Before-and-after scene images
------------

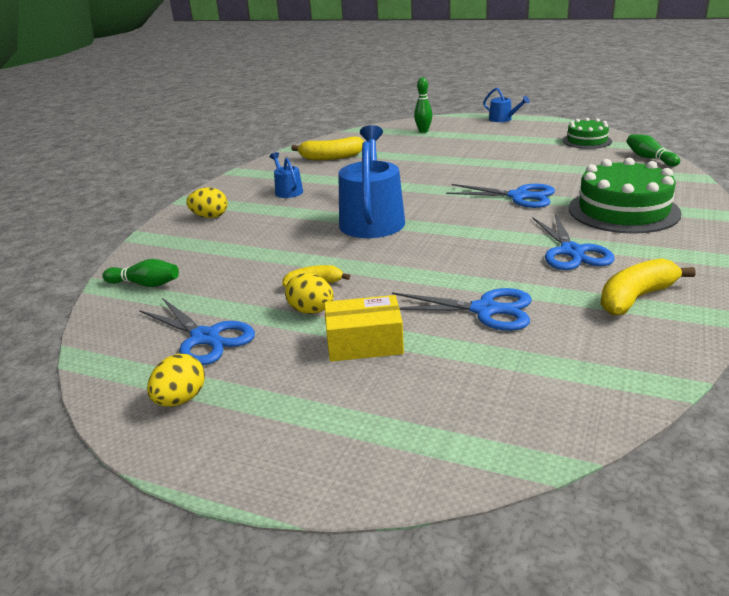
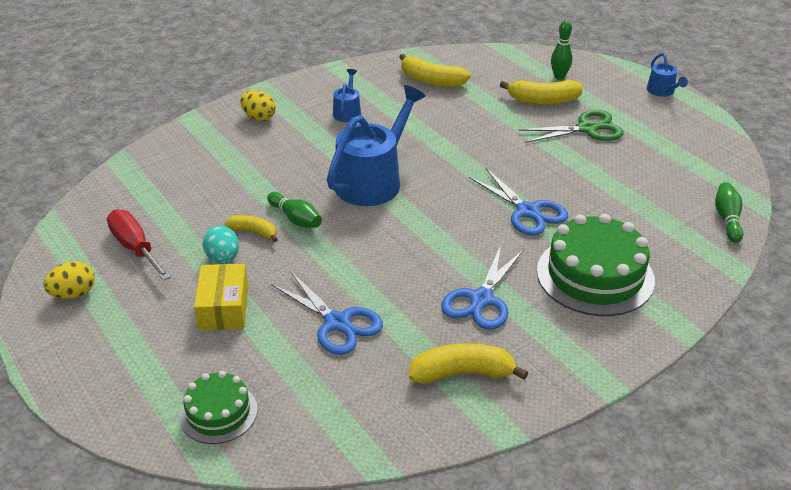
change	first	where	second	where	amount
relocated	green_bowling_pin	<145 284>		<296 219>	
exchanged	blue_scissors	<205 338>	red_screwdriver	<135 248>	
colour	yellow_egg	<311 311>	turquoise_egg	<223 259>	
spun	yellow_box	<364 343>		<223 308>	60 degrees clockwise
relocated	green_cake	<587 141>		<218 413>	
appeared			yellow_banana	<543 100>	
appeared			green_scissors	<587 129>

------------

Retype the records verbatim, excluding each image they hold.

change	first	where	second	where	amount
relocated	green_bowling_pin	<145 284>		<296 219>	
exchanged	blue_scissors	<205 338>	red_screwdriver	<135 248>	
colour	yellow_egg	<311 311>	turquoise_egg	<223 259>	
spun	yellow_box	<364 343>		<223 308>	60 degrees clockwise
relocated	green_cake	<587 141>		<218 413>	
appeared			yellow_banana	<543 100>	
appeared			green_scissors	<587 129>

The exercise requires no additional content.